(Required action): State how many lines in the entries below include the string "polygon", and give nothing beyond that number.

(Stored items):
--- START ---

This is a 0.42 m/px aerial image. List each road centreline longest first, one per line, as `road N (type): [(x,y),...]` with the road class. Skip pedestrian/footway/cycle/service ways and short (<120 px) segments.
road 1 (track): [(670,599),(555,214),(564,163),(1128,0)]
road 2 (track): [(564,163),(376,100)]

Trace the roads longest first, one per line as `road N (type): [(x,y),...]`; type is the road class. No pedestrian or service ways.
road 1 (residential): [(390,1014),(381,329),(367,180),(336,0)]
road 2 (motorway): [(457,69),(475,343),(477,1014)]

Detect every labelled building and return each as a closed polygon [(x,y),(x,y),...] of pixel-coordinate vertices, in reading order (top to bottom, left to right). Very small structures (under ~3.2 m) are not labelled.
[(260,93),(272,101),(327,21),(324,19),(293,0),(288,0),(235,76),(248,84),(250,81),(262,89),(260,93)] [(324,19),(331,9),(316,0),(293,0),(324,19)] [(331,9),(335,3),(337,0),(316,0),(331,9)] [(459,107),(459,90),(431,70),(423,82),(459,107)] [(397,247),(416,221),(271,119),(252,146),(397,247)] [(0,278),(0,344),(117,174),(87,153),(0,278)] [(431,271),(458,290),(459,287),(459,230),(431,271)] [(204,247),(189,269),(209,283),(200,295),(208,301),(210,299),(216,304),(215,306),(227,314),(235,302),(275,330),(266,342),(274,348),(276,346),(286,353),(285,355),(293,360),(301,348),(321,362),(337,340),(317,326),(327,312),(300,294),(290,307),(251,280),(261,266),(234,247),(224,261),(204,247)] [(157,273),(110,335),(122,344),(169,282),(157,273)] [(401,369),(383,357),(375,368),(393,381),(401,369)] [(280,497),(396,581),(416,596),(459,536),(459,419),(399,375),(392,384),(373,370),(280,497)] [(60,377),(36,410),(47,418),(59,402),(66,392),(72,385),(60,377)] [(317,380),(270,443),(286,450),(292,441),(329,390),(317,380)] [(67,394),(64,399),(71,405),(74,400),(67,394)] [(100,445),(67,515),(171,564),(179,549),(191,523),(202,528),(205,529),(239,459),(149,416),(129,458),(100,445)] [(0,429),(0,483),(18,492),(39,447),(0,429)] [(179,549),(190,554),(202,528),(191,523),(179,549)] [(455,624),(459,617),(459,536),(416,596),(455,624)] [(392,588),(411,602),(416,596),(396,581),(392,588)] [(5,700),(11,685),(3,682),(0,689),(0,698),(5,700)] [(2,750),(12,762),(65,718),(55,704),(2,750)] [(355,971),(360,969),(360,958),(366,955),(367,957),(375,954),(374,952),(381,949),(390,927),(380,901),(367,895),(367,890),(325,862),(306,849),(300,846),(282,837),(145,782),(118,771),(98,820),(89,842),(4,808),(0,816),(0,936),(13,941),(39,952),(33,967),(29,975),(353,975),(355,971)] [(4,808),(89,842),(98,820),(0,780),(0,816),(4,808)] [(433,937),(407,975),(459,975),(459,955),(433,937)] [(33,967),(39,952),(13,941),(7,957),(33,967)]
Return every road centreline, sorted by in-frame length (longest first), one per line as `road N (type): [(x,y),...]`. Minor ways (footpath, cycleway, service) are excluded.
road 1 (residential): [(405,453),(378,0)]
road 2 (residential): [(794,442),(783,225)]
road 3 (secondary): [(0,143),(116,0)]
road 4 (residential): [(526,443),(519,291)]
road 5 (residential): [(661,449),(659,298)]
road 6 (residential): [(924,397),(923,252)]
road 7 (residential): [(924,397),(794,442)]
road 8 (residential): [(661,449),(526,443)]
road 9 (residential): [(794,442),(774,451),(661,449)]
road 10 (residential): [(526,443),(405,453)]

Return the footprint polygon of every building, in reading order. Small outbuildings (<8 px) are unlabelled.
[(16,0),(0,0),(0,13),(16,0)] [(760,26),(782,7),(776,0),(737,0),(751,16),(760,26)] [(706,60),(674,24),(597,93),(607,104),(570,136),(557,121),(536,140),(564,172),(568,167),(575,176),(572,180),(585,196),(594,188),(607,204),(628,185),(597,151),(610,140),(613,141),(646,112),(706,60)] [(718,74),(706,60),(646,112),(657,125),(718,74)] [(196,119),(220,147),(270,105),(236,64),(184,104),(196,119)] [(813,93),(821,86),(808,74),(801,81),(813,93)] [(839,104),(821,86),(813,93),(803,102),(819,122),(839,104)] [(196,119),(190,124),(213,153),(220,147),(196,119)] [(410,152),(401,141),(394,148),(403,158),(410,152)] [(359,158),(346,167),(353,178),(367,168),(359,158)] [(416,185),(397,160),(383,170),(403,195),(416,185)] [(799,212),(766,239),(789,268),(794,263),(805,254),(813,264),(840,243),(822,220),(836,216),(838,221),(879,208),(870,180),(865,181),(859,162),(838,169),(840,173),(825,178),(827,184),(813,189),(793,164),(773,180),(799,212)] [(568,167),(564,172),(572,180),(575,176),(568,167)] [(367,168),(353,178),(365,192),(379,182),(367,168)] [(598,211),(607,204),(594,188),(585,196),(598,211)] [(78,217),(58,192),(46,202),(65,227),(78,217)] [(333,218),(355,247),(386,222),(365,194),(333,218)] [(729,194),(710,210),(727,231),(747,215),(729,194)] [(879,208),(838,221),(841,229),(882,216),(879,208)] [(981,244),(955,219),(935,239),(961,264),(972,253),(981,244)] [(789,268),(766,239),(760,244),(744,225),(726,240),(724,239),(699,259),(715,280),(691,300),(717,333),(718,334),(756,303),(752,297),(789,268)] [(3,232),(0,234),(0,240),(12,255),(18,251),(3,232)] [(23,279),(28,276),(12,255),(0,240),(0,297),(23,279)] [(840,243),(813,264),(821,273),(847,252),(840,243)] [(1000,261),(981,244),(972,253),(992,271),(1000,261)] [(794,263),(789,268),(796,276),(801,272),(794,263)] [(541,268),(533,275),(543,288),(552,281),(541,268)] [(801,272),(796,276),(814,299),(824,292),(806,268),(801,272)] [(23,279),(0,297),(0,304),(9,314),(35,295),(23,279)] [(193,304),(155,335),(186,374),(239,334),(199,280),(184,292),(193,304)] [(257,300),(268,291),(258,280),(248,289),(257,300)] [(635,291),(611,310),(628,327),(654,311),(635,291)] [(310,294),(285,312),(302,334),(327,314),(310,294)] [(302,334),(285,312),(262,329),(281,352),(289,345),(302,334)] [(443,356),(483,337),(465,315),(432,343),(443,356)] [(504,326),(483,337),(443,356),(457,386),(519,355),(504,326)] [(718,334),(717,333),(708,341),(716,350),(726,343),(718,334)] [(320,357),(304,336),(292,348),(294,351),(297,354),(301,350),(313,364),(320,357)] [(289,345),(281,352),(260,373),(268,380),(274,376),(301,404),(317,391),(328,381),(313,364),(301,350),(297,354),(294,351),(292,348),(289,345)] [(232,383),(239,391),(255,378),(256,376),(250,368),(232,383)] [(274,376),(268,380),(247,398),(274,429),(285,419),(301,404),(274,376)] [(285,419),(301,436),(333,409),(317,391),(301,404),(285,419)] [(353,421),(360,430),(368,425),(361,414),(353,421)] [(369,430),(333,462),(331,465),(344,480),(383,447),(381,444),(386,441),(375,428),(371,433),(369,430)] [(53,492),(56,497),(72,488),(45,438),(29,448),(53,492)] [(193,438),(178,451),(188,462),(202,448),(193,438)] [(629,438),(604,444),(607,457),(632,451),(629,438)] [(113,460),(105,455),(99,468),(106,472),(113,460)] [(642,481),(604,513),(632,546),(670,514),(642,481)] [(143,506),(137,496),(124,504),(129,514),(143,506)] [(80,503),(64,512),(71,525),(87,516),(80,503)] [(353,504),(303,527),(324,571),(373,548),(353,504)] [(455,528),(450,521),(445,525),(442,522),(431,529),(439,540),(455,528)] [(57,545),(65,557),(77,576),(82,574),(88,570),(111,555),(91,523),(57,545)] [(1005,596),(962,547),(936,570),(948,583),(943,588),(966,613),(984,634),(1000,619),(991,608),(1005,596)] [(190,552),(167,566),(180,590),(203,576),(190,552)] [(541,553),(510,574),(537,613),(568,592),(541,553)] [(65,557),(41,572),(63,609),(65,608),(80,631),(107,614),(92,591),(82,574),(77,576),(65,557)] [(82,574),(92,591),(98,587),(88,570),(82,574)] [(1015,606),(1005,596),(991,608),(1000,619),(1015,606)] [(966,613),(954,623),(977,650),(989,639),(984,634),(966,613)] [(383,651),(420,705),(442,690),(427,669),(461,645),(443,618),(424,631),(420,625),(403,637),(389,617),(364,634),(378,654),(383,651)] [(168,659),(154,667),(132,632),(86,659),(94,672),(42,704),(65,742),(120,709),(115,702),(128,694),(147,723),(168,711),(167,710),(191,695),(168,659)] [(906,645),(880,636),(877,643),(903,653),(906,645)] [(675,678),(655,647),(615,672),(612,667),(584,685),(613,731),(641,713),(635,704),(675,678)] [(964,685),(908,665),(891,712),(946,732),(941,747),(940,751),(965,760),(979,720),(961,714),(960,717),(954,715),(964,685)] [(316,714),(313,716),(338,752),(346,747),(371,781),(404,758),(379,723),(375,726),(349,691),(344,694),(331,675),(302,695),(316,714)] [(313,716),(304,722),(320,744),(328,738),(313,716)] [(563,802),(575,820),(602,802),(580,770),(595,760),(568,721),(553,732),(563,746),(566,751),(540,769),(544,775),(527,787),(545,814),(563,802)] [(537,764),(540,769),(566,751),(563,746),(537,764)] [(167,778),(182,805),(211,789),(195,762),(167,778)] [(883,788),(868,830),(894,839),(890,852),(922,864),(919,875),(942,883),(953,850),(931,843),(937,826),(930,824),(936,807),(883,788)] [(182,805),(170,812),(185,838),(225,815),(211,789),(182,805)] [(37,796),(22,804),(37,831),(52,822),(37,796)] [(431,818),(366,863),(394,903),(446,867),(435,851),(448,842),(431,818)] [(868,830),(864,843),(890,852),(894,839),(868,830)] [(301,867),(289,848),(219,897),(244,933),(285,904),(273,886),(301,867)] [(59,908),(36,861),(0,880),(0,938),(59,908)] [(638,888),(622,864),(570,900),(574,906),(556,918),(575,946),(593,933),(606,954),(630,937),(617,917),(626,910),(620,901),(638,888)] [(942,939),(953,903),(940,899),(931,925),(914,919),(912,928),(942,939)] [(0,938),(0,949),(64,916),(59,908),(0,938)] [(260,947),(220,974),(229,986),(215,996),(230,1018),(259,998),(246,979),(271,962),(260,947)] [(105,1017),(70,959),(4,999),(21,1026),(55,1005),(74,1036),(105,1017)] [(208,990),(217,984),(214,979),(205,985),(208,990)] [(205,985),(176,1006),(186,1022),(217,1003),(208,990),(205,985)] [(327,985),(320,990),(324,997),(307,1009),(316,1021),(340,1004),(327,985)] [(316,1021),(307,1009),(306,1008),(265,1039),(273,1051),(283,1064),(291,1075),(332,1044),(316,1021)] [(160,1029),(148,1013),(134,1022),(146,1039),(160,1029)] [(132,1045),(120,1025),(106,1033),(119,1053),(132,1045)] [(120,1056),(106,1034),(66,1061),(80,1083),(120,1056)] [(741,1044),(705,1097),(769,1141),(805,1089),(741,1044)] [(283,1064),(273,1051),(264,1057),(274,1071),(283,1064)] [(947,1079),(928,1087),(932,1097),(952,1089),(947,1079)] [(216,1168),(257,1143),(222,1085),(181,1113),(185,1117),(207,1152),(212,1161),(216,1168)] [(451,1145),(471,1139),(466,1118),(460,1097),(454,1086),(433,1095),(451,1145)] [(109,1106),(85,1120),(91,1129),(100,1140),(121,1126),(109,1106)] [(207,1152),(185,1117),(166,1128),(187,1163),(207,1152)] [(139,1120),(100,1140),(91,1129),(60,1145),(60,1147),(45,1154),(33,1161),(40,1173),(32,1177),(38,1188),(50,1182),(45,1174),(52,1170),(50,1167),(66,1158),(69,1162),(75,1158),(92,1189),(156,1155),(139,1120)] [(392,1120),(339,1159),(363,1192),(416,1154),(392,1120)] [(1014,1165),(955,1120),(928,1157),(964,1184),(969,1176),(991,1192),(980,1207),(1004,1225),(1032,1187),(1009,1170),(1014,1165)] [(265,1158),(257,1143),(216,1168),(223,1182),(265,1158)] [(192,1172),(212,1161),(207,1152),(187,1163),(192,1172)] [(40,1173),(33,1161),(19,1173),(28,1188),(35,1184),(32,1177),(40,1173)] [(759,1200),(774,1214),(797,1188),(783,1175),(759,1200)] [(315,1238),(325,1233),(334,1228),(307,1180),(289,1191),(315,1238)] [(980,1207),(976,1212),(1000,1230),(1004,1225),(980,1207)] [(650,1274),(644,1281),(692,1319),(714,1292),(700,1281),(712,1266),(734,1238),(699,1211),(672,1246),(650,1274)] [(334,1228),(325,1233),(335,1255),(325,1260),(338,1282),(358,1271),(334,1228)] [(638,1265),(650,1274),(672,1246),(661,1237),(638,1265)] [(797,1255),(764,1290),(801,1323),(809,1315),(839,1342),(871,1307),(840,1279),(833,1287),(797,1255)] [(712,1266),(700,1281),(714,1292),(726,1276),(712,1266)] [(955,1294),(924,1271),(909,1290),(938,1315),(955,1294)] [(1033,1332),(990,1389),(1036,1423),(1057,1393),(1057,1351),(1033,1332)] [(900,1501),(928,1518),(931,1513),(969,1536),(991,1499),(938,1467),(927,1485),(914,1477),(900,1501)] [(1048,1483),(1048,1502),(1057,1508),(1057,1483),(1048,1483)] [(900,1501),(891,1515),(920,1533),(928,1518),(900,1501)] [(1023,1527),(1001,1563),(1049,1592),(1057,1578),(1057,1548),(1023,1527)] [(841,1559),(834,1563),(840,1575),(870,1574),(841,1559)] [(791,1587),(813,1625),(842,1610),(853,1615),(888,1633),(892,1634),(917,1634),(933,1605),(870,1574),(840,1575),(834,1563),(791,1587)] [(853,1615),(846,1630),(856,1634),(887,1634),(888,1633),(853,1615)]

--- END ---

(Answer box): 2